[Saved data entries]
★ ★ ★ ★

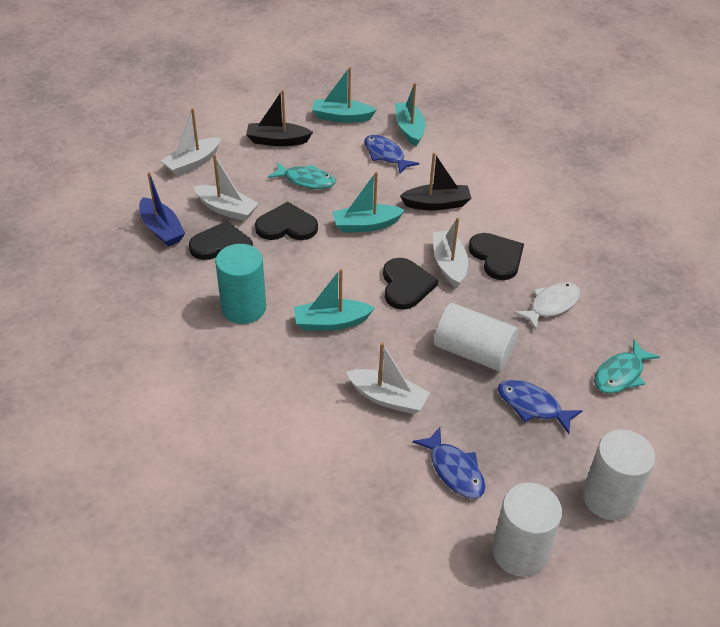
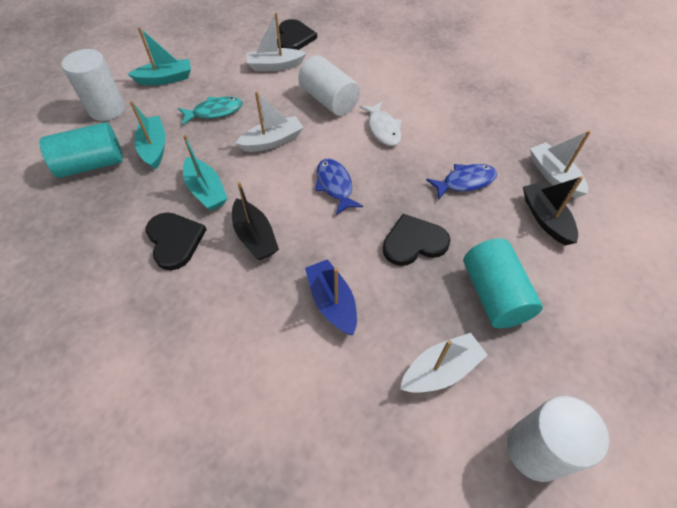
black heart: 4 -> 3
blue fish: 3 -> 2
turquoise boat: 4 -> 3
turquoise cylinder: 1 -> 2
turquoise fish: 2 -> 1

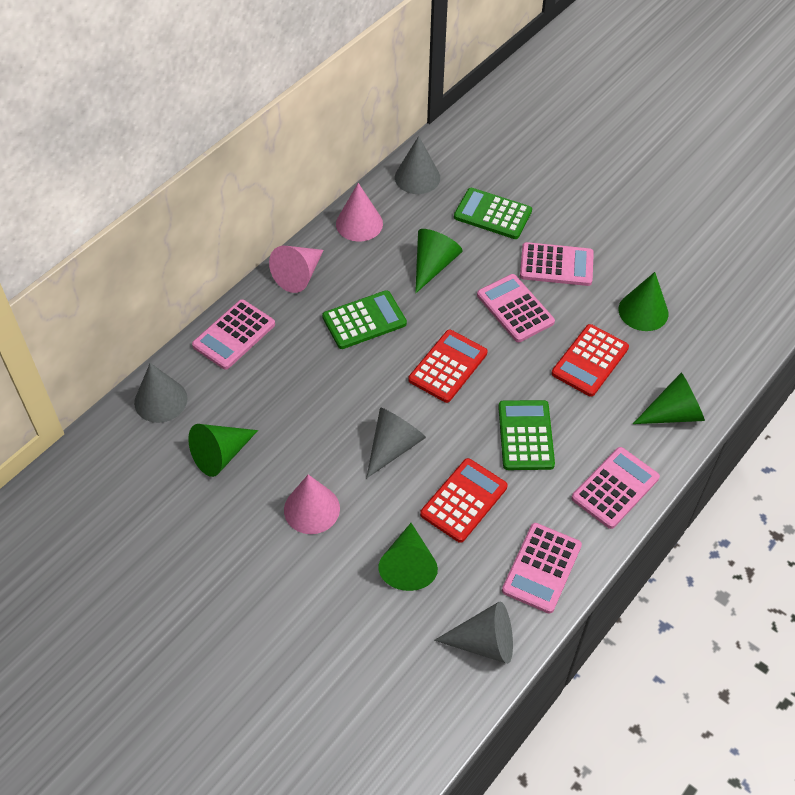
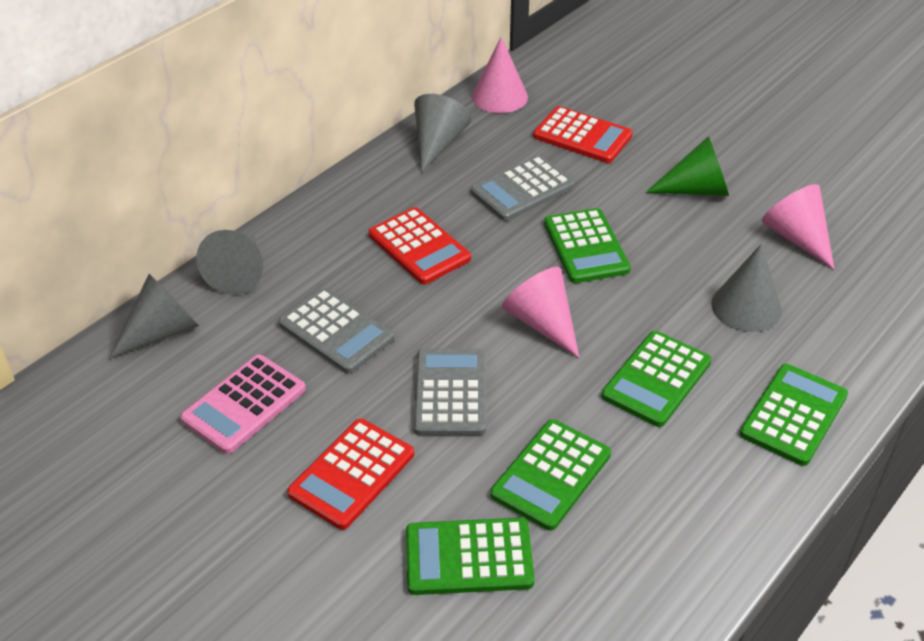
green calculator: 3 -> 5
green cone: 5 -> 1
grey calculator: 0 -> 3
pink calculator: 5 -> 1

★ ★ ★ ★

_WHAT YOU SHOULD DO:_ All lines of the data that hold "calculator" need to be copied.

_OUTPUT BELOW:_
green calculator: 3 -> 5
grey calculator: 0 -> 3
pink calculator: 5 -> 1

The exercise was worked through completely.